--- Directive ---
Return every line in the records that contains the string "kern", matching case exactly.

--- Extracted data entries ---
---
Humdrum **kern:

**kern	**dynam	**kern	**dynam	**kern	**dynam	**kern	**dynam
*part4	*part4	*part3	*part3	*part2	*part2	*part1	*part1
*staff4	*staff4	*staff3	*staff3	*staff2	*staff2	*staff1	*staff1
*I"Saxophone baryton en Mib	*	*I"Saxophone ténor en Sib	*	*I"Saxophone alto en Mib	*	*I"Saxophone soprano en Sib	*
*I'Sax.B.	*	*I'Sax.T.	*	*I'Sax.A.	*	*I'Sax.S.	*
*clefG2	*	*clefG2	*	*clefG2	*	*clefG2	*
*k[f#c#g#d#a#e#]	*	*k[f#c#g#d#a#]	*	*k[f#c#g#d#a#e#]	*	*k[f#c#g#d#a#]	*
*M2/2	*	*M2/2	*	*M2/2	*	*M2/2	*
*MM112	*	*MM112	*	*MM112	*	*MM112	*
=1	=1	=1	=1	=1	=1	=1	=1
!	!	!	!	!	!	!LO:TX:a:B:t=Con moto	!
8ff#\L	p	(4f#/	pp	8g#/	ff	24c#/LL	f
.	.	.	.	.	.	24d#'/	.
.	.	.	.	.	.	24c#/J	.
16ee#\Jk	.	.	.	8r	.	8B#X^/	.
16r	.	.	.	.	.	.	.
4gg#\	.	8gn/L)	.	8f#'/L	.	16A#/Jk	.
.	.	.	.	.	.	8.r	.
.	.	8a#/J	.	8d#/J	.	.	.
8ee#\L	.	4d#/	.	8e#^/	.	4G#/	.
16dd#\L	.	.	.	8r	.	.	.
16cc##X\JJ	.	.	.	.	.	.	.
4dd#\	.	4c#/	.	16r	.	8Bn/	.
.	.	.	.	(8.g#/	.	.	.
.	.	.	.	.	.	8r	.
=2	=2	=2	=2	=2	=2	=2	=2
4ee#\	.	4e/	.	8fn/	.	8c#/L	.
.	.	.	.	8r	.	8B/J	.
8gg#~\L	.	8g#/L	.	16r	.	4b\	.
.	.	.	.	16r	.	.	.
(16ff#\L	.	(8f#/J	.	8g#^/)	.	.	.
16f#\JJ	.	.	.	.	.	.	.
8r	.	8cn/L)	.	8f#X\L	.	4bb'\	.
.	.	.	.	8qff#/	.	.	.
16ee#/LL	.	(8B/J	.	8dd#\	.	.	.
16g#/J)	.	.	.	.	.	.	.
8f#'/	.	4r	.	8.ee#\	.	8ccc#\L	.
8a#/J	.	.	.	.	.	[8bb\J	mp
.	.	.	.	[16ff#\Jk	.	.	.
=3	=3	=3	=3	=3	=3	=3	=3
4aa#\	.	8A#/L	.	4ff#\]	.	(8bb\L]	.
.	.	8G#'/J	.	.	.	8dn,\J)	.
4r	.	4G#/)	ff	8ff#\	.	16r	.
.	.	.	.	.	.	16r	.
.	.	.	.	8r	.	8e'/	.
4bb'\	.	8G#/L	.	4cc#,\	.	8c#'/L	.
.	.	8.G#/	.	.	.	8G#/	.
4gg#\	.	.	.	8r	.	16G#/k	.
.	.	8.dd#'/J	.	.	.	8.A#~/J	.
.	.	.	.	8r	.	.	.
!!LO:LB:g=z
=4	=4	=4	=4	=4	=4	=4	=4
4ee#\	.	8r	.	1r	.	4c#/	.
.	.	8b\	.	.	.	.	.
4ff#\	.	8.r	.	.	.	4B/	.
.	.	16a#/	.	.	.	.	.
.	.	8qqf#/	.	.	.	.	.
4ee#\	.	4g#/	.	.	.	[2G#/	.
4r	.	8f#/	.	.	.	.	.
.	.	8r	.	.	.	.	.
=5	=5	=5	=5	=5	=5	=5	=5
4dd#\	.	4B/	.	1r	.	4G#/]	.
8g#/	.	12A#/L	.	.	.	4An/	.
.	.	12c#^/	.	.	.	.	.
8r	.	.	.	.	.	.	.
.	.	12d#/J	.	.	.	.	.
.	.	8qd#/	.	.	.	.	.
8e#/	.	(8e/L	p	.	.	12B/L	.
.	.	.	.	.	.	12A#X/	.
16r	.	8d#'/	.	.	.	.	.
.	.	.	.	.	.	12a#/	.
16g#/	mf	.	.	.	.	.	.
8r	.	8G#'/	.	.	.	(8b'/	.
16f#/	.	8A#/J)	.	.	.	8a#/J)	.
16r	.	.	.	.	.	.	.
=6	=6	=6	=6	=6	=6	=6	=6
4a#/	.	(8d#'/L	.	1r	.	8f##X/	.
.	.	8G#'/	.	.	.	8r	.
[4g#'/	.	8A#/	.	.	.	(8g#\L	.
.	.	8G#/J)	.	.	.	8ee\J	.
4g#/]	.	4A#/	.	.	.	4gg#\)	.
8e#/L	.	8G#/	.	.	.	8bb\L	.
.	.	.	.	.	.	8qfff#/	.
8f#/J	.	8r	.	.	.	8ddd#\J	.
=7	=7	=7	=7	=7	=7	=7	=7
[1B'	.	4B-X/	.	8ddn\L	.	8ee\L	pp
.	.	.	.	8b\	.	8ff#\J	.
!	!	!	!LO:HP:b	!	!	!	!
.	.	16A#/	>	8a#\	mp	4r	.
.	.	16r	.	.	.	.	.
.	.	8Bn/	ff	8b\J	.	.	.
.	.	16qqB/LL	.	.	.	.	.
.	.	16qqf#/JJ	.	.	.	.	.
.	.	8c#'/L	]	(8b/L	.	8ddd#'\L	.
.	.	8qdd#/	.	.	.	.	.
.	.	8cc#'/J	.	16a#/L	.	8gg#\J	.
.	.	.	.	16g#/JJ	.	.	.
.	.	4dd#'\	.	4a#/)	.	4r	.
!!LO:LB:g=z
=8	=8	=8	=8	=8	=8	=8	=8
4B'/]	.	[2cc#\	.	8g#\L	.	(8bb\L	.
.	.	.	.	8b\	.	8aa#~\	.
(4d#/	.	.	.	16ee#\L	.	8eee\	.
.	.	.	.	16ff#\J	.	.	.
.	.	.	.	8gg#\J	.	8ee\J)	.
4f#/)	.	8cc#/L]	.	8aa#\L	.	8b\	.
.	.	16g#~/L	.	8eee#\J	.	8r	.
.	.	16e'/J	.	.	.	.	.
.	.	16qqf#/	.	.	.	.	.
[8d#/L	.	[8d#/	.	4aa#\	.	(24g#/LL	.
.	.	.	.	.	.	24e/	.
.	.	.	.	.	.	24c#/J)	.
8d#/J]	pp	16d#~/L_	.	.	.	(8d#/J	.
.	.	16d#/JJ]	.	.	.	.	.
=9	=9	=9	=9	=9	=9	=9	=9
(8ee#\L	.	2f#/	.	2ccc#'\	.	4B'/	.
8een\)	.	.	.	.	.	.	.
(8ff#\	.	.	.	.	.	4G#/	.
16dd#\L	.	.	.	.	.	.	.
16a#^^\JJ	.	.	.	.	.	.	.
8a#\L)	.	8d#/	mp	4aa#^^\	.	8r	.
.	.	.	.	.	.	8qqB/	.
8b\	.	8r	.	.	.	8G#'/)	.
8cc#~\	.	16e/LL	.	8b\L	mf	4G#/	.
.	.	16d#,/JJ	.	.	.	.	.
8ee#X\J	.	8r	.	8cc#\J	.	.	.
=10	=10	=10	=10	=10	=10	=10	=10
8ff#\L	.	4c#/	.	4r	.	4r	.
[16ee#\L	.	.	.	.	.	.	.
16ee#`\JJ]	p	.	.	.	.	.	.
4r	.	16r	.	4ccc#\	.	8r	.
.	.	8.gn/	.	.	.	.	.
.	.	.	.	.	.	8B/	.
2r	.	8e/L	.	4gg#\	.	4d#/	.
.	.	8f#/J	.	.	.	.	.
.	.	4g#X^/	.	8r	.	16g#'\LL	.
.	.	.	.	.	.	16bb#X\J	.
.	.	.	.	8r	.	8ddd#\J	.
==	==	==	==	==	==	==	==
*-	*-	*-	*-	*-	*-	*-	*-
---
--- Written solution ---
Humdrum **kern:
**kern	**dynam	**kern	**dynam	**kern	**dynam	**kern	**dynam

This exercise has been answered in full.